Give again only those lines from the start of the entries through the line holding "R112: 150 (GND, VE) -> none", leaving them as they are.

[Collected data]
++++++++++++++++++++

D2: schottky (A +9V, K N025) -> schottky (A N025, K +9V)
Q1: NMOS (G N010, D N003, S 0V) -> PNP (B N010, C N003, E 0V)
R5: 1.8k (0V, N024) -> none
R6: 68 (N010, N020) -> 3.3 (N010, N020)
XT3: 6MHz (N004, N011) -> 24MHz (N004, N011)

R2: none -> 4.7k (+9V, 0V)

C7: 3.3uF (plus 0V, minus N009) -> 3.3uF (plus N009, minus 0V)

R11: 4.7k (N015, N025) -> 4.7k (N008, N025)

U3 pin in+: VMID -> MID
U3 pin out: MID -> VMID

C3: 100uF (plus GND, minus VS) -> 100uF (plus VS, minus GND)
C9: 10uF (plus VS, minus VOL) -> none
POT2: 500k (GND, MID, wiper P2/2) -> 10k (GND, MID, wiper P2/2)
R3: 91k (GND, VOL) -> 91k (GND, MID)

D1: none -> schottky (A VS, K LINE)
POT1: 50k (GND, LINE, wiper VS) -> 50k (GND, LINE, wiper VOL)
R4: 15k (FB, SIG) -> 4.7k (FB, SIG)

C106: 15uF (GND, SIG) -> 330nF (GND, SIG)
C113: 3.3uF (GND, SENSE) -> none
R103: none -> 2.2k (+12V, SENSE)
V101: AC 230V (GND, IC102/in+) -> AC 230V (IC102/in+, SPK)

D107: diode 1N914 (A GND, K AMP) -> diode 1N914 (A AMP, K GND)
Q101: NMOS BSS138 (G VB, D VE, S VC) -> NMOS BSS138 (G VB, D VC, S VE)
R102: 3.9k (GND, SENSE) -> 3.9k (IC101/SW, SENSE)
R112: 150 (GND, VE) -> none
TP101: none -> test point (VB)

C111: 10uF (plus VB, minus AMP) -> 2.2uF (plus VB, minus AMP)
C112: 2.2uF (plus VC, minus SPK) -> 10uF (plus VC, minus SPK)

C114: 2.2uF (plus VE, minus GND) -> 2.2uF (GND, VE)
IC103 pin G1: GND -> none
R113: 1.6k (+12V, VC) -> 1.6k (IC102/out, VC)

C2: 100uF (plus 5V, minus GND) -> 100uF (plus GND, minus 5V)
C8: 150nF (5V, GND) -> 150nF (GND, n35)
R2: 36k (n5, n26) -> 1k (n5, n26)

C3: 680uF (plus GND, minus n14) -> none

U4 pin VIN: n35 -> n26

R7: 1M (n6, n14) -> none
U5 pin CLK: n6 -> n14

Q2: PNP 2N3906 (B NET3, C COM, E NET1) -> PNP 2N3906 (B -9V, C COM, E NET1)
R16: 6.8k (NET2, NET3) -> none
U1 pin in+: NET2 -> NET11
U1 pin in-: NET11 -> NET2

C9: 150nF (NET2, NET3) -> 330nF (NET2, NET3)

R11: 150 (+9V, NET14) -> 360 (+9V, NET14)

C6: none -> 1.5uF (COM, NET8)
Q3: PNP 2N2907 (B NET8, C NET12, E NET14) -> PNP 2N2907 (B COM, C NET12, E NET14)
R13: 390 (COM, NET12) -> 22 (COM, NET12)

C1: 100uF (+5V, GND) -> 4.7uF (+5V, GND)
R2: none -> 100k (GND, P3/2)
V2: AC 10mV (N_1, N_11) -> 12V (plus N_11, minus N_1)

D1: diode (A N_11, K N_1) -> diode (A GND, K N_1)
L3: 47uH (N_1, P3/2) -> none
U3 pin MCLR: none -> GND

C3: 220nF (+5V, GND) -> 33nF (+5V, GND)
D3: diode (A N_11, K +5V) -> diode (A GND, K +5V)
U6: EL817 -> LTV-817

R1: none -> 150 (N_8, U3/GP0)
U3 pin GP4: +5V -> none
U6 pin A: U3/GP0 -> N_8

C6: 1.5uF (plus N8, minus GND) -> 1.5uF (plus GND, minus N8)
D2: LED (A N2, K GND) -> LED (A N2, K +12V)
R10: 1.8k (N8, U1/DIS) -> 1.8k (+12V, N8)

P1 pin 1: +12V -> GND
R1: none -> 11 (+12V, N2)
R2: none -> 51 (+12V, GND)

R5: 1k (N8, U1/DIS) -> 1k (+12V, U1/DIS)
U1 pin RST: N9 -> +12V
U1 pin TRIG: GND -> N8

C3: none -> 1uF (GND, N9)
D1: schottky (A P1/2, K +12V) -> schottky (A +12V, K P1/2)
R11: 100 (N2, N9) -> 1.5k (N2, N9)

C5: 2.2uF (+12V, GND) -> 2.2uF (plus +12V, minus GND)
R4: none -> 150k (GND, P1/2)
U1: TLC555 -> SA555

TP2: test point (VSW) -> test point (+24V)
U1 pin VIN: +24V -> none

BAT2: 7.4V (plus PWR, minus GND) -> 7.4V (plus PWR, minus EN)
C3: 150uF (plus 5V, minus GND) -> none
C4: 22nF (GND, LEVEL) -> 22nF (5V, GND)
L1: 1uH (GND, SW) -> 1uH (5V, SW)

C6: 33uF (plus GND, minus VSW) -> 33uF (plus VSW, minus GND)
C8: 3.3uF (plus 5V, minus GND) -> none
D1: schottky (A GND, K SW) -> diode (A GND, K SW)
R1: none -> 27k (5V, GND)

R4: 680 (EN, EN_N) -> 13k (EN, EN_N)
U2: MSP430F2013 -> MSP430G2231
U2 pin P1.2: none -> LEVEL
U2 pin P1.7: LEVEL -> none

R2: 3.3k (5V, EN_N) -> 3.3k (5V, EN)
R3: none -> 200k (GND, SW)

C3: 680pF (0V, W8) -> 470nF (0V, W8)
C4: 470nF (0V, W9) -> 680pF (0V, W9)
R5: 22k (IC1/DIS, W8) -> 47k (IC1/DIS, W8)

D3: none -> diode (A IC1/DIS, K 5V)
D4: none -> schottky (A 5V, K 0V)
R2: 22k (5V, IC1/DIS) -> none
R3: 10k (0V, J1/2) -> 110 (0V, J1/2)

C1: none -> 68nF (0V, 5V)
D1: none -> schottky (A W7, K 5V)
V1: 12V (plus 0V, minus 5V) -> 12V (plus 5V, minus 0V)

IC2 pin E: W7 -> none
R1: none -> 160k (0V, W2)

++++++++++++++++++++

[RESPONSE BOX]
D2: schottky (A +9V, K N025) -> schottky (A N025, K +9V)
Q1: NMOS (G N010, D N003, S 0V) -> PNP (B N010, C N003, E 0V)
R5: 1.8k (0V, N024) -> none
R6: 68 (N010, N020) -> 3.3 (N010, N020)
XT3: 6MHz (N004, N011) -> 24MHz (N004, N011)

R2: none -> 4.7k (+9V, 0V)

C7: 3.3uF (plus 0V, minus N009) -> 3.3uF (plus N009, minus 0V)

R11: 4.7k (N015, N025) -> 4.7k (N008, N025)

U3 pin in+: VMID -> MID
U3 pin out: MID -> VMID

C3: 100uF (plus GND, minus VS) -> 100uF (plus VS, minus GND)
C9: 10uF (plus VS, minus VOL) -> none
POT2: 500k (GND, MID, wiper P2/2) -> 10k (GND, MID, wiper P2/2)
R3: 91k (GND, VOL) -> 91k (GND, MID)

D1: none -> schottky (A VS, K LINE)
POT1: 50k (GND, LINE, wiper VS) -> 50k (GND, LINE, wiper VOL)
R4: 15k (FB, SIG) -> 4.7k (FB, SIG)

C106: 15uF (GND, SIG) -> 330nF (GND, SIG)
C113: 3.3uF (GND, SENSE) -> none
R103: none -> 2.2k (+12V, SENSE)
V101: AC 230V (GND, IC102/in+) -> AC 230V (IC102/in+, SPK)

D107: diode 1N914 (A GND, K AMP) -> diode 1N914 (A AMP, K GND)
Q101: NMOS BSS138 (G VB, D VE, S VC) -> NMOS BSS138 (G VB, D VC, S VE)
R102: 3.9k (GND, SENSE) -> 3.9k (IC101/SW, SENSE)
R112: 150 (GND, VE) -> none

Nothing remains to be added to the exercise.